##### Dataset content

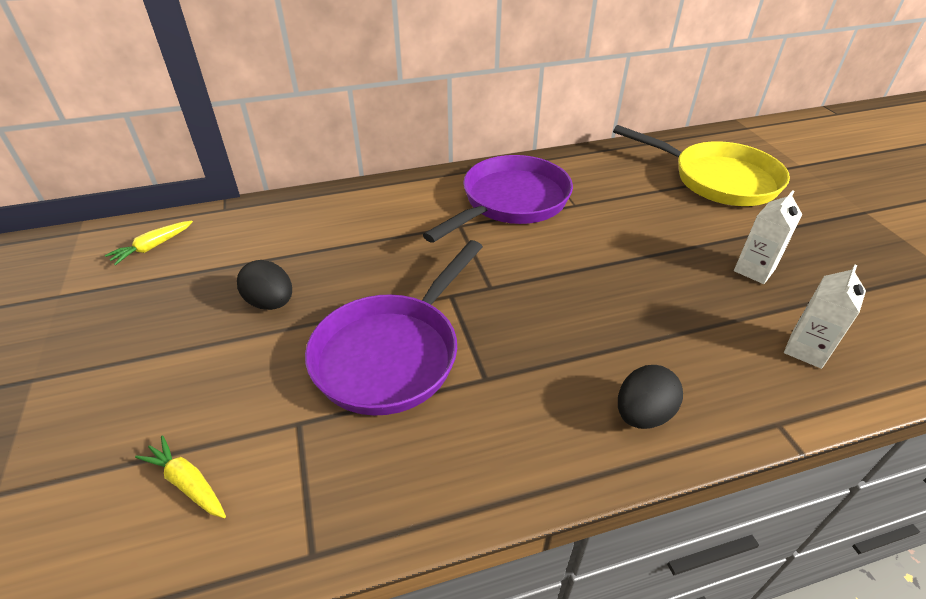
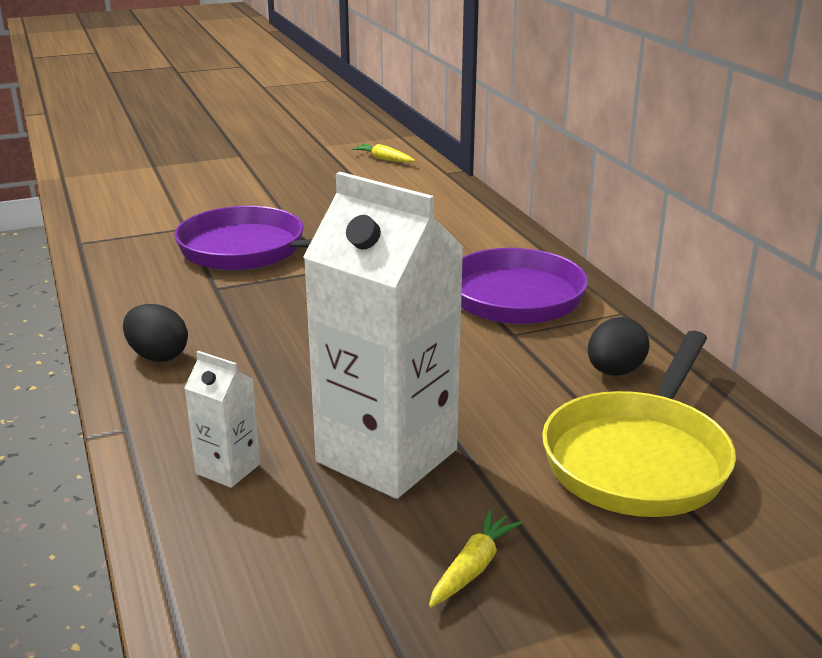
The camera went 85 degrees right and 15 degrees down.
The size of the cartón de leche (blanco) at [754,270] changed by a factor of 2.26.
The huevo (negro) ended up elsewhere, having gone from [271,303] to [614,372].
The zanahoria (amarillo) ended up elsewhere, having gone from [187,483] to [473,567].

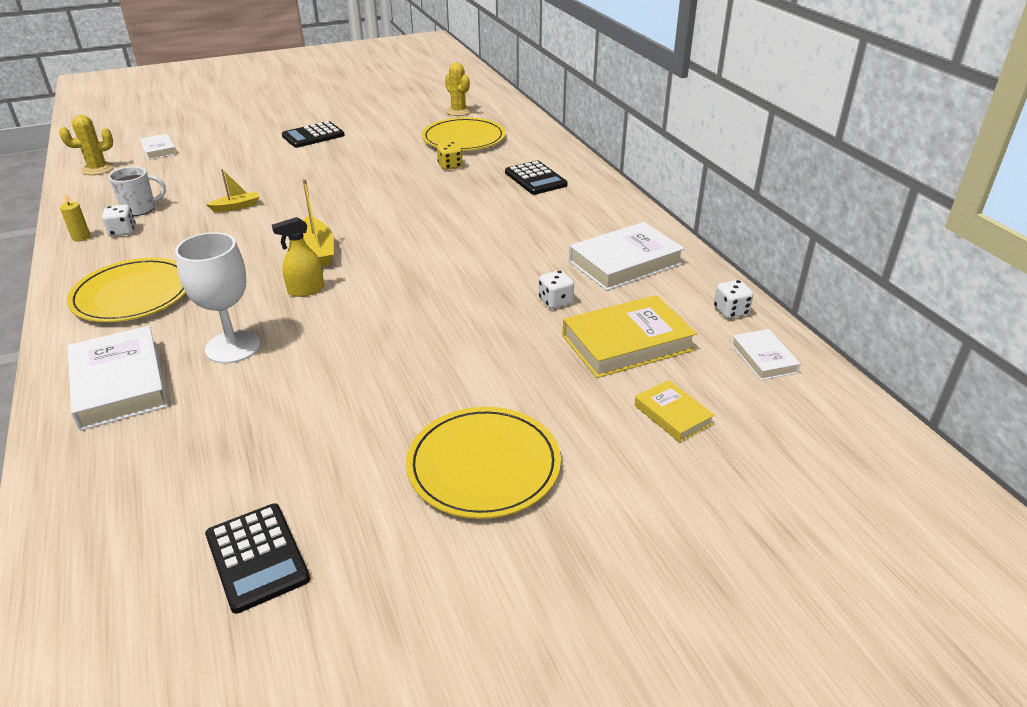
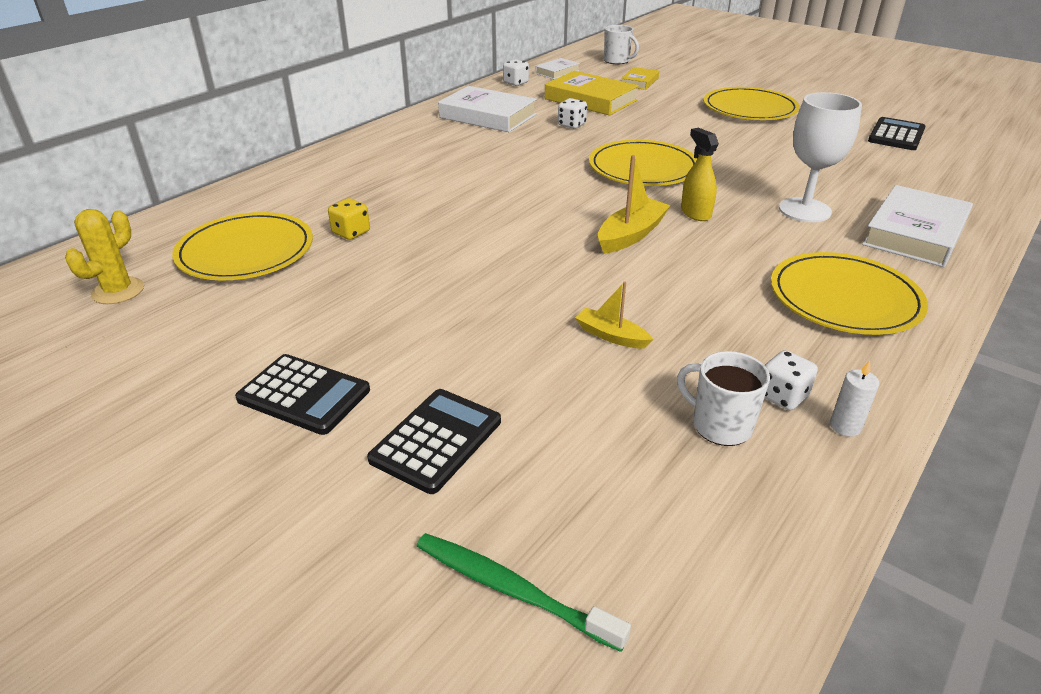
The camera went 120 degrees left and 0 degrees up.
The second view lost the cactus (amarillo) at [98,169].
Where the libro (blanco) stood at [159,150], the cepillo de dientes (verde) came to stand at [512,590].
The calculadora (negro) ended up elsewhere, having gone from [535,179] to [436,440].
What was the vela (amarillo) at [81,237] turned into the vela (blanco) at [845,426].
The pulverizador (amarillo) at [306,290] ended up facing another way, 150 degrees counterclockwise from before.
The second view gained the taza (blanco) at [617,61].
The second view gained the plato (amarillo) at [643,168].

##########
##### Dataset content

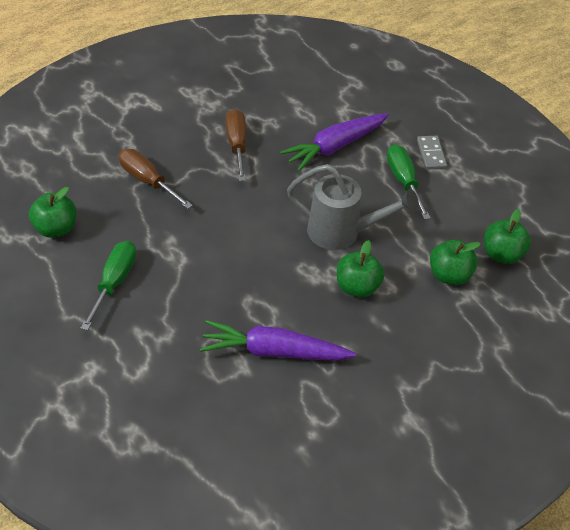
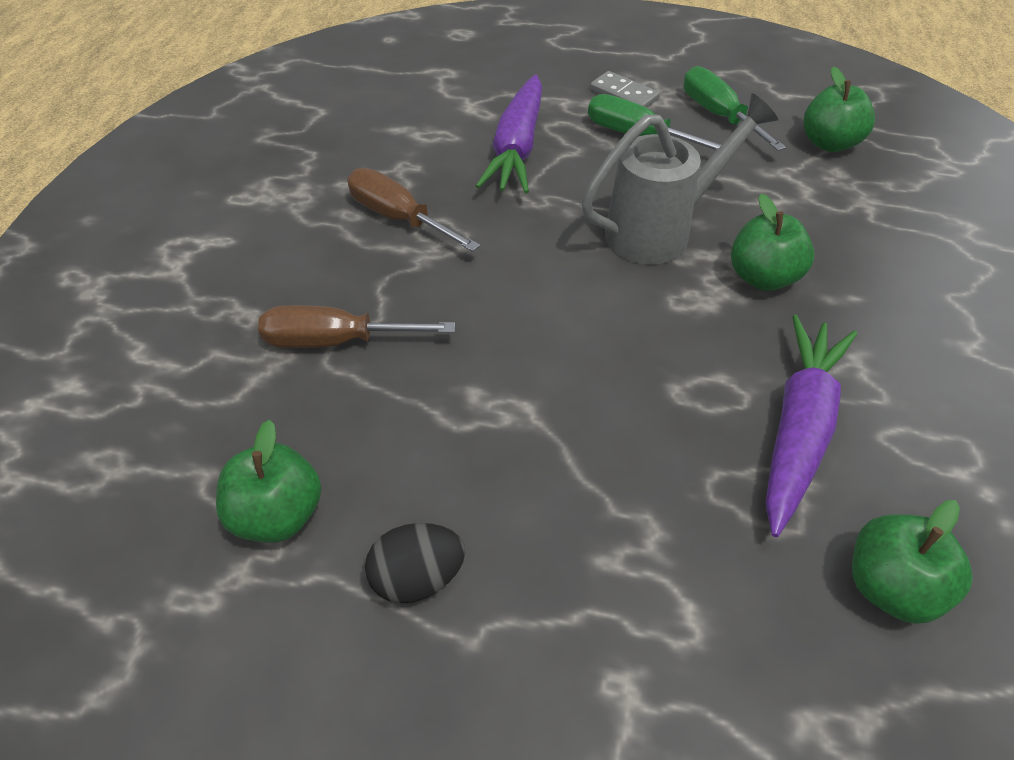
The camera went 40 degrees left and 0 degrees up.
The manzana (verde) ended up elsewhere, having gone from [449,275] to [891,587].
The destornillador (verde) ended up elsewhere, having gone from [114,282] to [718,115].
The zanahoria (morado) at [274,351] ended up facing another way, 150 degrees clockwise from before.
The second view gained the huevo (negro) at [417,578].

##########

**Problem to solve**
From the entries above, extract only the lines running from the one containing "The size of" through the one containing "The huevo (negro) ended", inclusive.

**Task solution**
The size of the cartón de leche (blanco) at [754,270] changed by a factor of 2.26.
The huevo (negro) ended up elsewhere, having gone from [271,303] to [614,372].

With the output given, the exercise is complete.